Spatial object tracking data
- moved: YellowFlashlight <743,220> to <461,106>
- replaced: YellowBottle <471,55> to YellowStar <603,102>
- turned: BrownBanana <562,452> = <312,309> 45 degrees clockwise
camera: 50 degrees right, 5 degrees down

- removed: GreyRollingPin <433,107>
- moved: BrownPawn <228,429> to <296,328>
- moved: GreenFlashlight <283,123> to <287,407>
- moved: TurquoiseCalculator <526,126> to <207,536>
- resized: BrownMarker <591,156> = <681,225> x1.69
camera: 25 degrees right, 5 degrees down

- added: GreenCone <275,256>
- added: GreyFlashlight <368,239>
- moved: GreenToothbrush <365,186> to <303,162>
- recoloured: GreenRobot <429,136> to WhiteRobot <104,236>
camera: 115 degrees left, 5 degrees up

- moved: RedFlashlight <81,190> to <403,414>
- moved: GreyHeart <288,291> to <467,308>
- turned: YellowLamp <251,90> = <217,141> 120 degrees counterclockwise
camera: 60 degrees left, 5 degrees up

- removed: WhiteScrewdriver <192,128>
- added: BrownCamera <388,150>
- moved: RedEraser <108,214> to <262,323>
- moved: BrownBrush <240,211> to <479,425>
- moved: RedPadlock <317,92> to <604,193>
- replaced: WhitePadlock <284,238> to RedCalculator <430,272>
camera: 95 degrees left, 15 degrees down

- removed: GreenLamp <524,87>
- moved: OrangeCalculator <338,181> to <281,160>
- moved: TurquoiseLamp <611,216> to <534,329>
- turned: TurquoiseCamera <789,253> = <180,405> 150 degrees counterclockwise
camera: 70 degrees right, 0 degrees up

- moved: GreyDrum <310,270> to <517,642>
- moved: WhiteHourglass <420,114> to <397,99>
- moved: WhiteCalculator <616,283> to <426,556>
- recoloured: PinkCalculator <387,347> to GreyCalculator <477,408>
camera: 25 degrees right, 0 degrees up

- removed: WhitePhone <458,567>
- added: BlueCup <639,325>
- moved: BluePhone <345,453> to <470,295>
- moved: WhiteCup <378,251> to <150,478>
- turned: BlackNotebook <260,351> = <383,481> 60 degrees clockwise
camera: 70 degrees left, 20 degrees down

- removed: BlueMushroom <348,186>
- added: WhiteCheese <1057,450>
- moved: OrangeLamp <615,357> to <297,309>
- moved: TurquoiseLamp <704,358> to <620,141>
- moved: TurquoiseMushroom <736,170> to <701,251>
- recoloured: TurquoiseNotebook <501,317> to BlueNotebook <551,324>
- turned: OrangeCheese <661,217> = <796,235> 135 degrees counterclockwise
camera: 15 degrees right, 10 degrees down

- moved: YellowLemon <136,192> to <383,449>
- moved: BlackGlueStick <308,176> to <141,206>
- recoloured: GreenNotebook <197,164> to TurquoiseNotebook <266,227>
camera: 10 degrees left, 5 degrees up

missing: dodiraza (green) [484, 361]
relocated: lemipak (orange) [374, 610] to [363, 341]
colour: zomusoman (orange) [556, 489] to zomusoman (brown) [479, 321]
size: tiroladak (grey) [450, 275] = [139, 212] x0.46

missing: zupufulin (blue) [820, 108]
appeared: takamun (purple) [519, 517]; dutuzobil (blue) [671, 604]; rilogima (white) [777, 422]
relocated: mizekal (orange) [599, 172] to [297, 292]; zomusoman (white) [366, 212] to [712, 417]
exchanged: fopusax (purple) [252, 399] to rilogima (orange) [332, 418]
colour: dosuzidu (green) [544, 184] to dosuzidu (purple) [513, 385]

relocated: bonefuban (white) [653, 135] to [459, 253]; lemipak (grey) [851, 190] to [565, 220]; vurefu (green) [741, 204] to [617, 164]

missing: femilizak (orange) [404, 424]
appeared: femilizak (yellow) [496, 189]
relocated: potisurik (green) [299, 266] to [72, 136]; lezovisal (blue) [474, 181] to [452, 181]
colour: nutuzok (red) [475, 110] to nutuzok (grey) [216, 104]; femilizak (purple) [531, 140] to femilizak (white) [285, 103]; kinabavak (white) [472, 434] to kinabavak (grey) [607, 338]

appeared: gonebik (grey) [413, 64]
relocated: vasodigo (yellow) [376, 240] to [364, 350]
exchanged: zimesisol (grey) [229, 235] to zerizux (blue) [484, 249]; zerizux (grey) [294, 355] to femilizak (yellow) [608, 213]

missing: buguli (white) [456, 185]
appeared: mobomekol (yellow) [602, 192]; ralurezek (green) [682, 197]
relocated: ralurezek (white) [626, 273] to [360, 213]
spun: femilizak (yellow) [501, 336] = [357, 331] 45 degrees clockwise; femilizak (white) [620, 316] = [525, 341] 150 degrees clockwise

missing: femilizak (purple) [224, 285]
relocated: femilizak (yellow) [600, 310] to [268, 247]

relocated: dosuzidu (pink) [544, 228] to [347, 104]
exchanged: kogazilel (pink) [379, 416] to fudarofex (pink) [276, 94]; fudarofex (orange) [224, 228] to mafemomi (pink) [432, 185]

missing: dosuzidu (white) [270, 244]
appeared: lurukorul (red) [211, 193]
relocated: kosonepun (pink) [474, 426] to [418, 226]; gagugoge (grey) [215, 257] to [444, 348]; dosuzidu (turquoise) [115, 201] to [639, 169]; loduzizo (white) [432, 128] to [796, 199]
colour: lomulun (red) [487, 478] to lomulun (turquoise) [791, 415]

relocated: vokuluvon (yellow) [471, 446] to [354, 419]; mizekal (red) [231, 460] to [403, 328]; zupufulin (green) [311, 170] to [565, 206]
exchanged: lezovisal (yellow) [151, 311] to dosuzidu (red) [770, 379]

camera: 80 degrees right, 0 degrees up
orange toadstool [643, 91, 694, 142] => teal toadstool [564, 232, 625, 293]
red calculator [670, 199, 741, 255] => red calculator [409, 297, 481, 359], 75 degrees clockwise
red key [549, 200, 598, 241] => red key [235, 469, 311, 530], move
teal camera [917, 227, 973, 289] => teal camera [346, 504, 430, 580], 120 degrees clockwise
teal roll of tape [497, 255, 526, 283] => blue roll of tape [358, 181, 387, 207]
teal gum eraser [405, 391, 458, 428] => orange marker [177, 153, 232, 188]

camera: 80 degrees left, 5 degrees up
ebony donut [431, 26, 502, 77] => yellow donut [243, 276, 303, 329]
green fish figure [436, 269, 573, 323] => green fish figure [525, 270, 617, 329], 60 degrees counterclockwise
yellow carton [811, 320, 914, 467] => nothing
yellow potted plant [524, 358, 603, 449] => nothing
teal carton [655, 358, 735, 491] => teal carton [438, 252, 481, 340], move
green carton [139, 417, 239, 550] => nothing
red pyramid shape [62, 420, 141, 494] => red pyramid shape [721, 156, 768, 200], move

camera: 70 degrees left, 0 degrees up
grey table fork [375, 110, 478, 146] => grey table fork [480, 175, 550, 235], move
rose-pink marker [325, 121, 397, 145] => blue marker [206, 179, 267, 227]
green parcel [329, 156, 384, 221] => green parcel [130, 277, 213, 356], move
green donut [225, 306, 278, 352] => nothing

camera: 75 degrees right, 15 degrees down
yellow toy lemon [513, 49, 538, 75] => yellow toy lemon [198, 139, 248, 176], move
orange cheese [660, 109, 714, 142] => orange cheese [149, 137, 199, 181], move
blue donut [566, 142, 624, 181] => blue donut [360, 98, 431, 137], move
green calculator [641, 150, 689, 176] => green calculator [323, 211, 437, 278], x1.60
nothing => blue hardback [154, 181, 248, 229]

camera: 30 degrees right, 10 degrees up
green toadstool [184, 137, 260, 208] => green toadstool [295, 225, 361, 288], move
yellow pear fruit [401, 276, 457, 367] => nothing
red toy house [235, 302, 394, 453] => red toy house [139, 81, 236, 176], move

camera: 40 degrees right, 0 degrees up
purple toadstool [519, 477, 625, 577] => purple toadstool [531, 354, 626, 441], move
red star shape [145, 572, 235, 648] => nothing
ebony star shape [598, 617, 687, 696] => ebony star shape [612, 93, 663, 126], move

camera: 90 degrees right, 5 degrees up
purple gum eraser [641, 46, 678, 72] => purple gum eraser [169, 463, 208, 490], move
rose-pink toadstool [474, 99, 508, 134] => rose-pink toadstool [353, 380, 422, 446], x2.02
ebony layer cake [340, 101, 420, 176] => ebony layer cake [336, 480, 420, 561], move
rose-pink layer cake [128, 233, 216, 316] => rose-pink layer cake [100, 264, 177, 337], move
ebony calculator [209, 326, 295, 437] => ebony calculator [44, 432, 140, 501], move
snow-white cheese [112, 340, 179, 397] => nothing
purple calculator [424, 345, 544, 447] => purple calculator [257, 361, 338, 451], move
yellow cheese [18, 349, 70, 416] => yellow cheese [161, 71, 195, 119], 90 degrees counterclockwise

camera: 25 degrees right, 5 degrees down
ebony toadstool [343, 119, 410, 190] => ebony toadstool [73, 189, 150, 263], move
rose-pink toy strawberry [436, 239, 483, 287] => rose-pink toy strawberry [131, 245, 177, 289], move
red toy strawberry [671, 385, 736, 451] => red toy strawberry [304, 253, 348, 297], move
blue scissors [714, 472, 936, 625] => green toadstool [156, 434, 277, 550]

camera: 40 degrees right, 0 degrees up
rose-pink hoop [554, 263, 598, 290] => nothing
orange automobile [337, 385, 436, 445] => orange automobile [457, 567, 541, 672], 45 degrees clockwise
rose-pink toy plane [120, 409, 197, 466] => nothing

ABOUT THIS TASK> Beginning at the first line of the records, give again each line exactly as written, ending with the line that contains "- turned: BrownBanana".

SOLUTION FOR THIS EXERCISE>
- moved: YellowFlashlight <743,220> to <461,106>
- replaced: YellowBottle <471,55> to YellowStar <603,102>
- turned: BrownBanana <562,452> = <312,309> 45 degrees clockwise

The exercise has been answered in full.